WHAT THE TASK ASKS: An exact copy of every entry is needed, without the pictures.

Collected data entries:

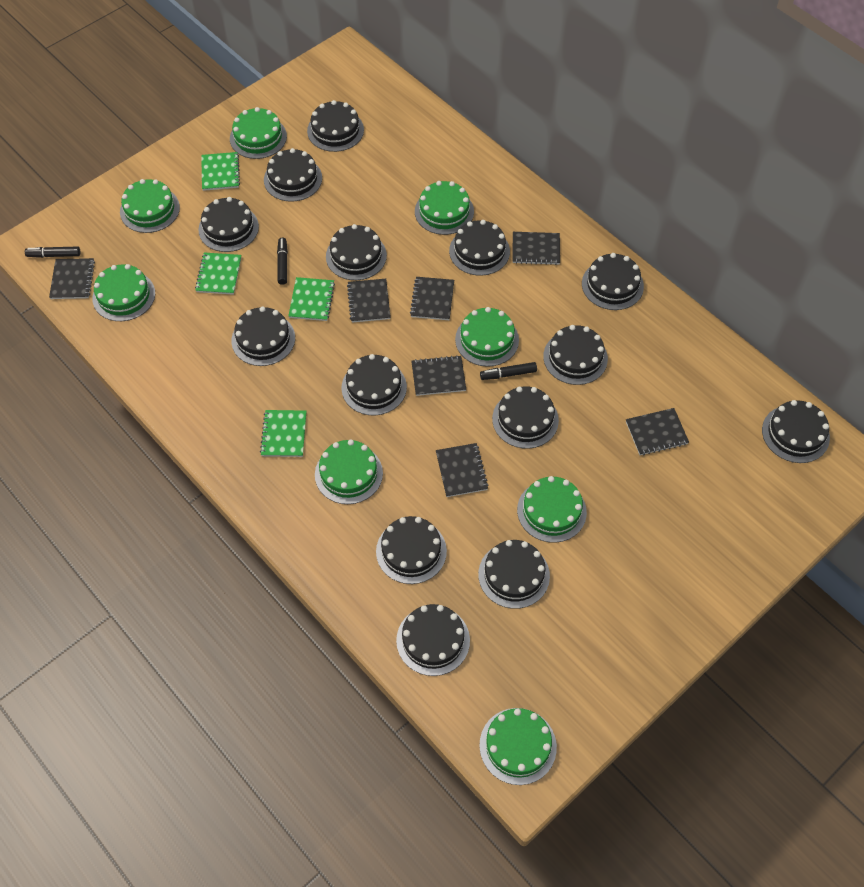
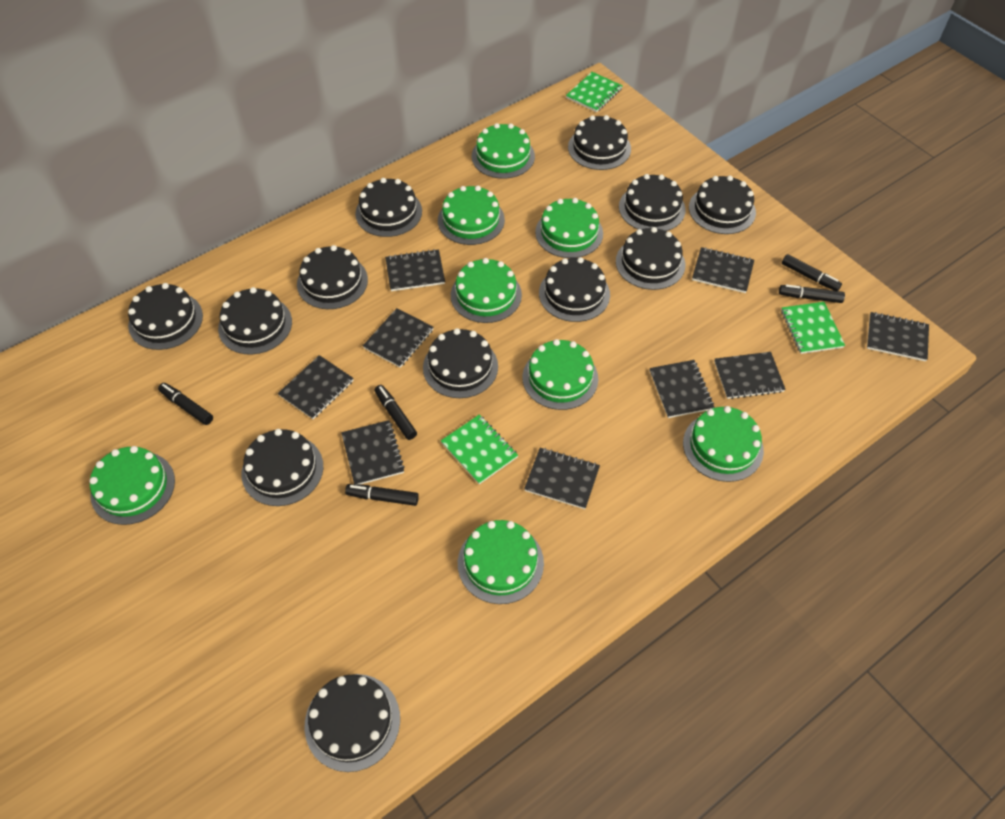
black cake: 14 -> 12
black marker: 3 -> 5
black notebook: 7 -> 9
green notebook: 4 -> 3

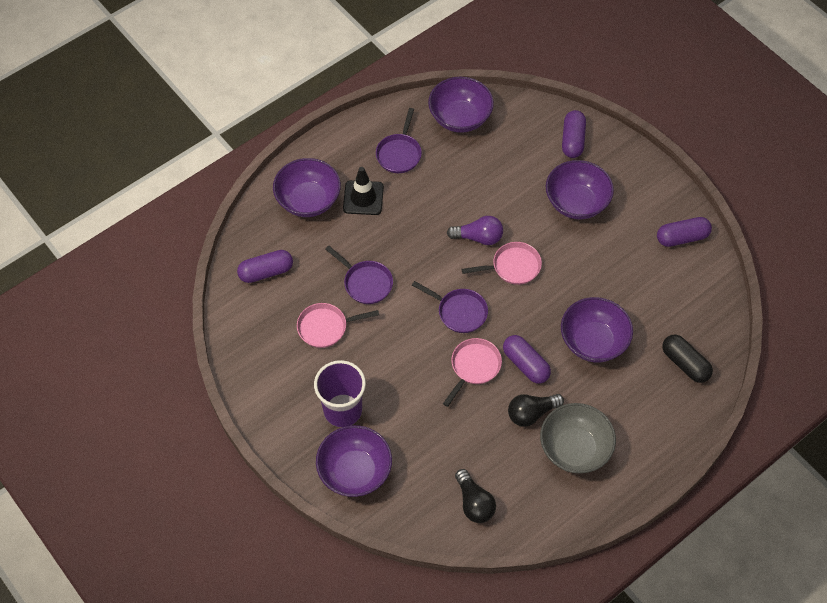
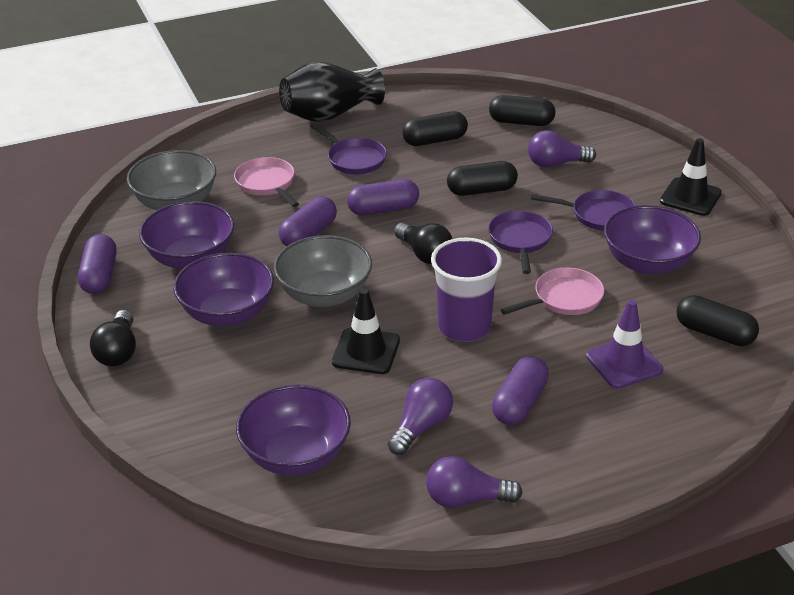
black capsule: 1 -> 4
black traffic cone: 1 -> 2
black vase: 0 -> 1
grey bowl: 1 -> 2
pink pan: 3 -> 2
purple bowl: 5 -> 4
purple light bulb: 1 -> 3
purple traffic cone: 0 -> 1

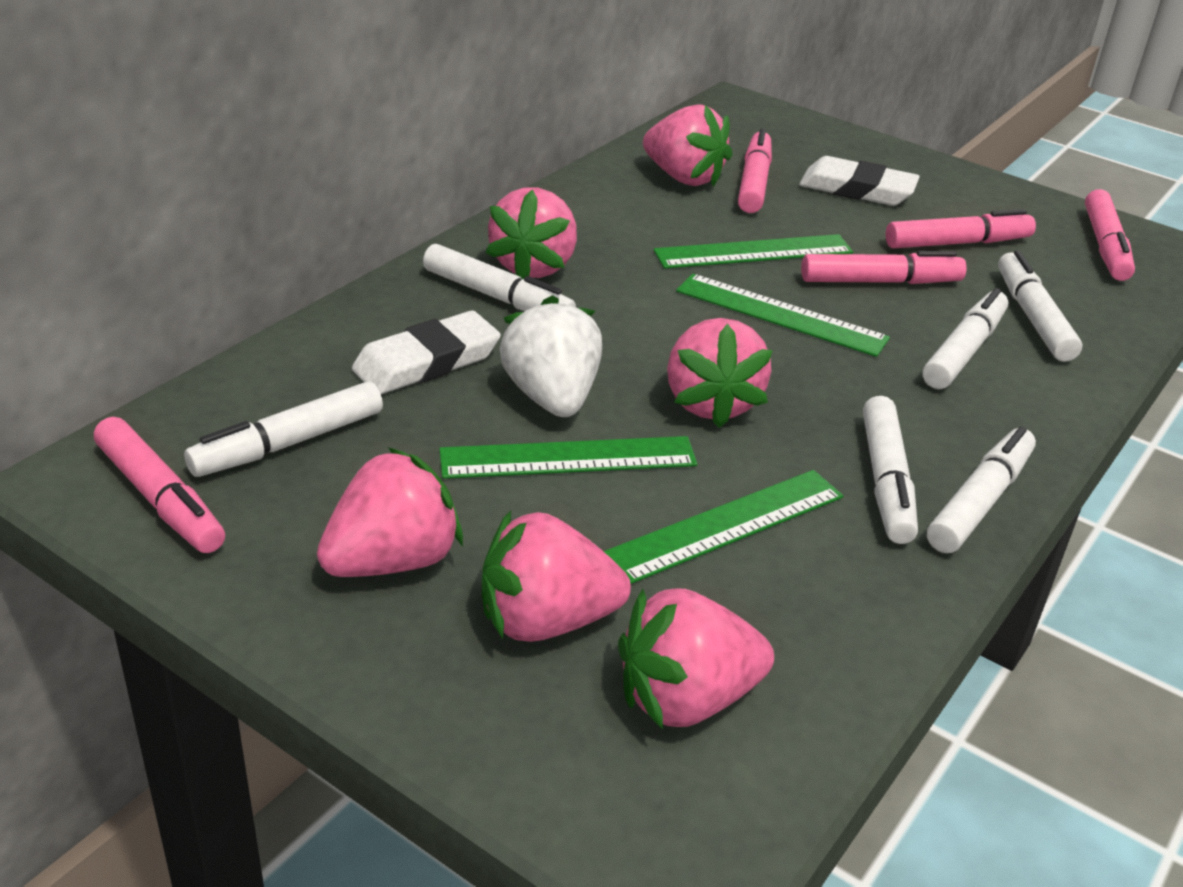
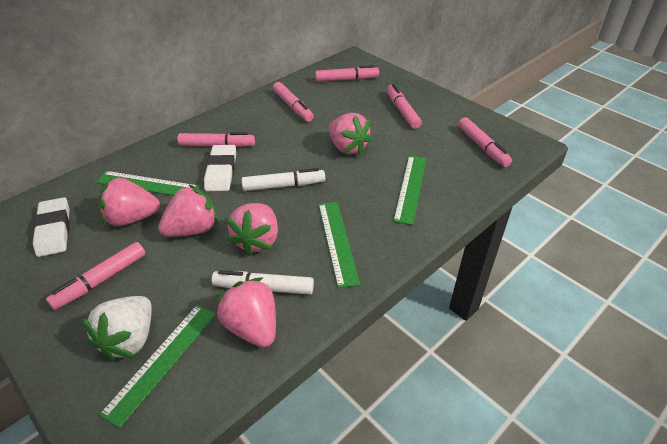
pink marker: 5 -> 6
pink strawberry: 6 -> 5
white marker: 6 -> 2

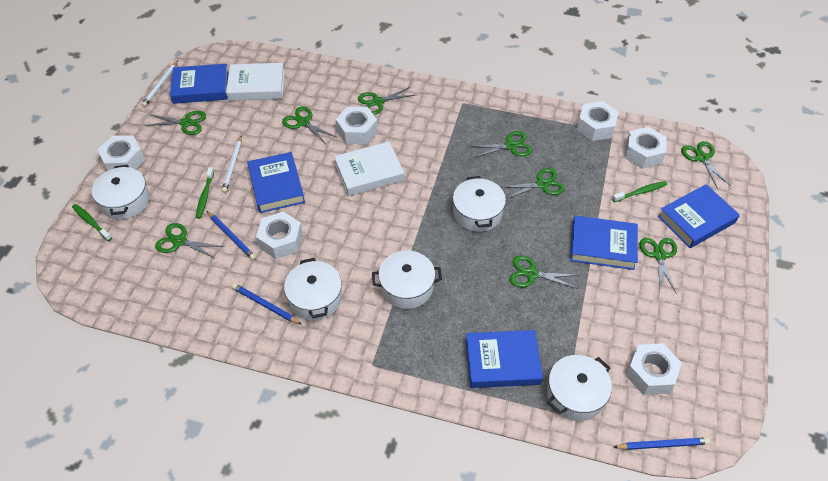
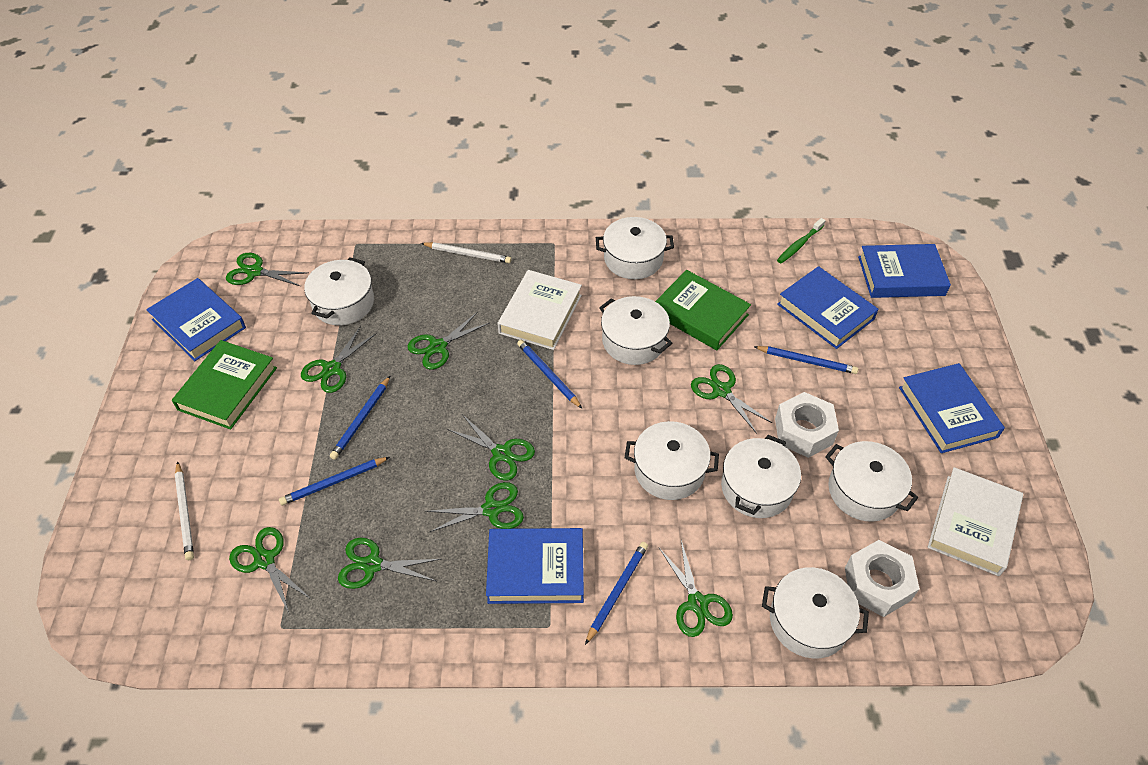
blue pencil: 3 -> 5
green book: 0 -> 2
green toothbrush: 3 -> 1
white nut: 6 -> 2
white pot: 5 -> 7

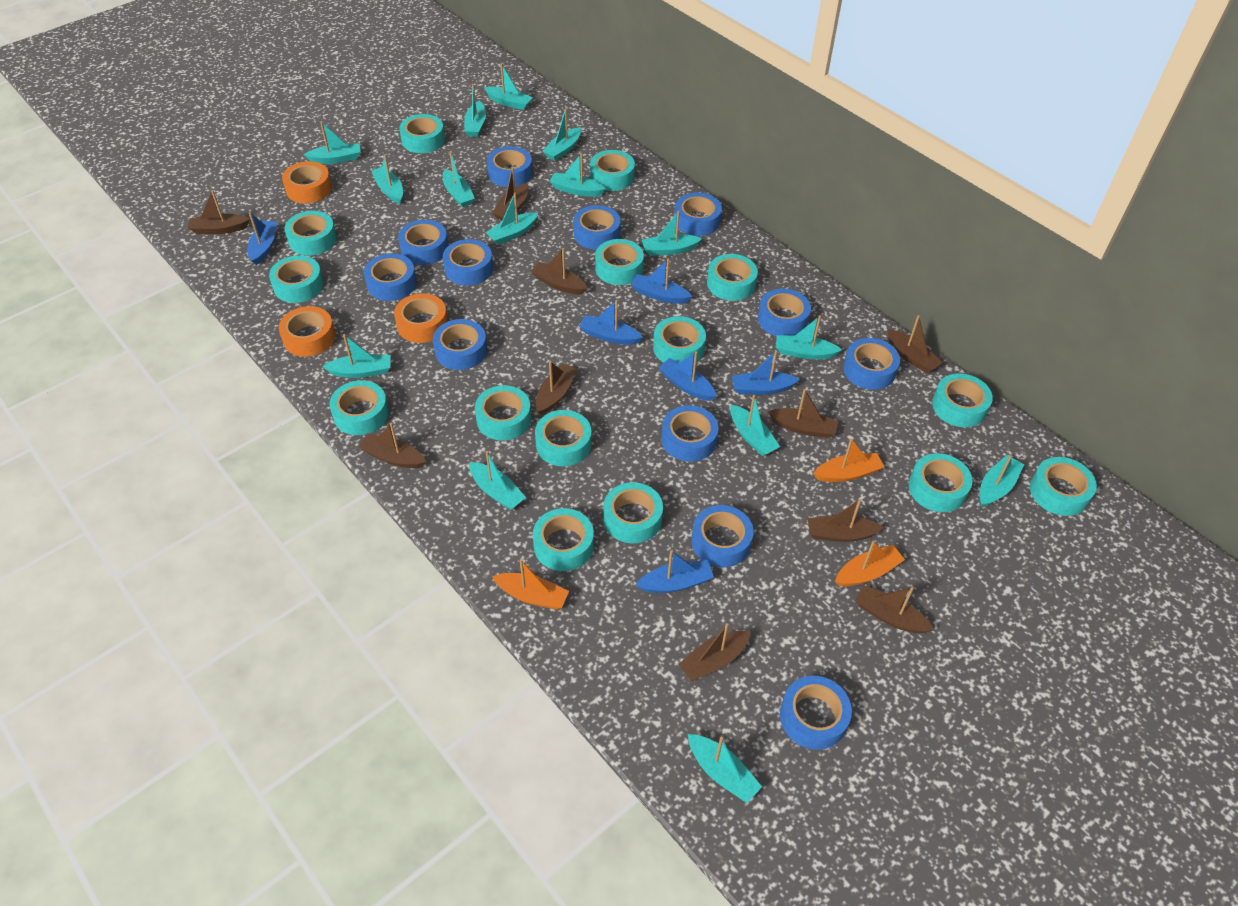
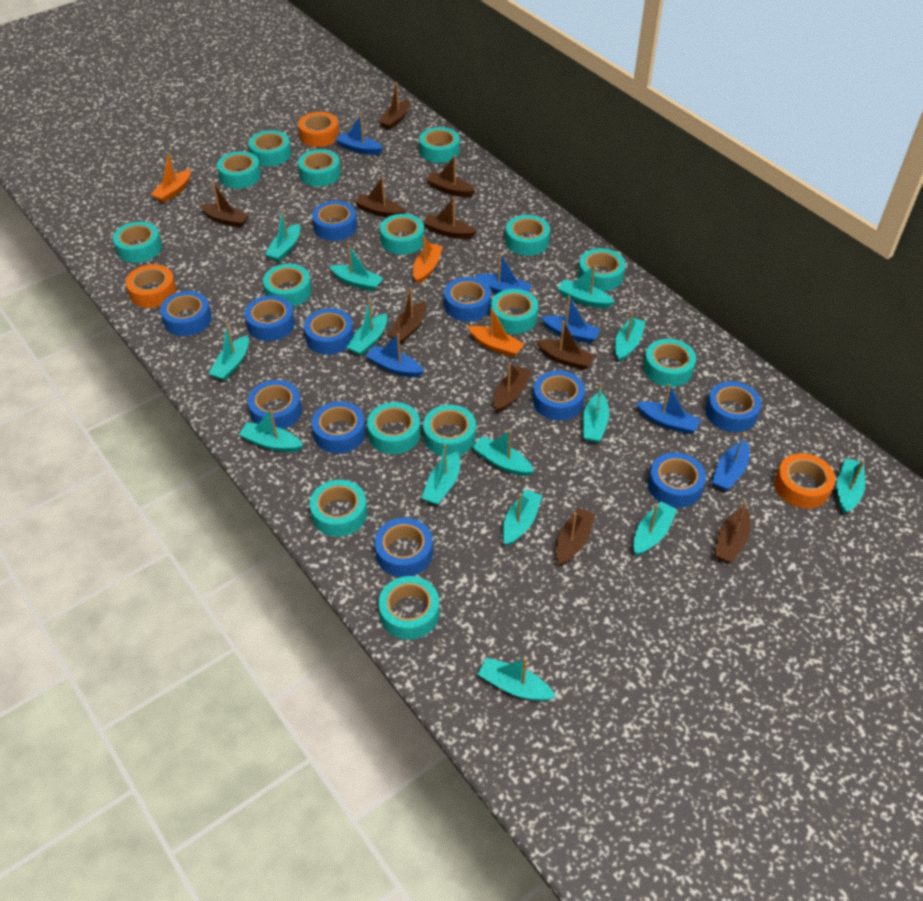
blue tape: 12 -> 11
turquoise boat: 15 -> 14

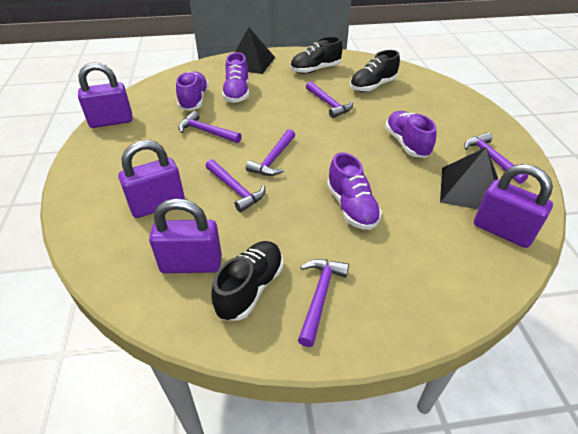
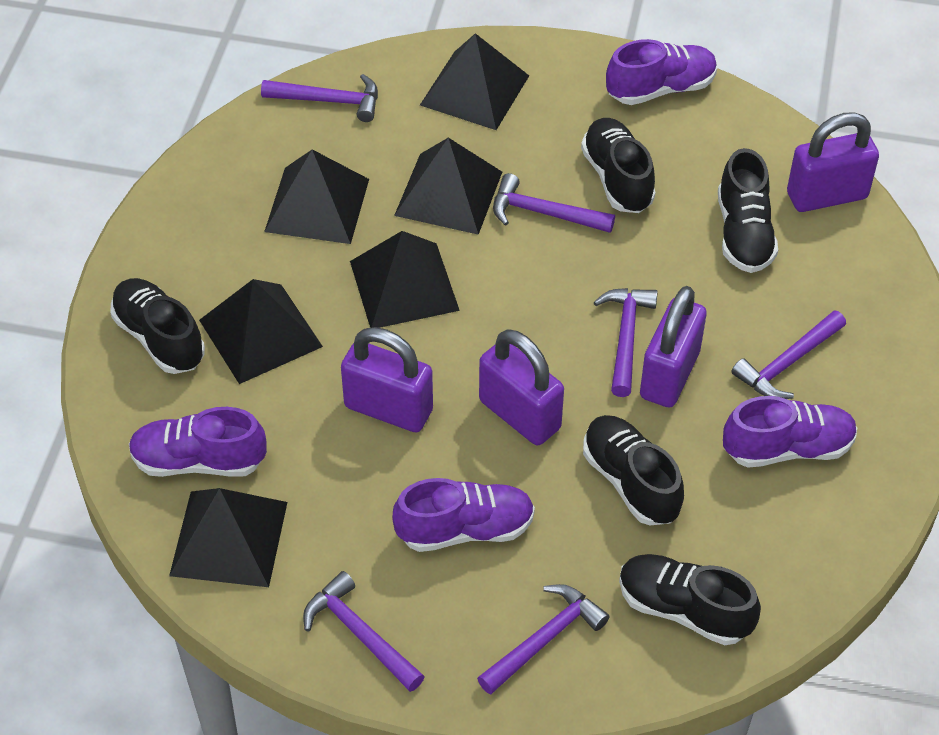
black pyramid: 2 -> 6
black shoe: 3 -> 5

EXERCISE SOLUTION:
black cake: 14 -> 12
black marker: 3 -> 5
black notebook: 7 -> 9
green notebook: 4 -> 3

black capsule: 1 -> 4
black traffic cone: 1 -> 2
black vase: 0 -> 1
grey bowl: 1 -> 2
pink pan: 3 -> 2
purple bowl: 5 -> 4
purple light bulb: 1 -> 3
purple traffic cone: 0 -> 1

pink marker: 5 -> 6
pink strawberry: 6 -> 5
white marker: 6 -> 2

blue pencil: 3 -> 5
green book: 0 -> 2
green toothbrush: 3 -> 1
white nut: 6 -> 2
white pot: 5 -> 7

blue tape: 12 -> 11
turquoise boat: 15 -> 14

black pyramid: 2 -> 6
black shoe: 3 -> 5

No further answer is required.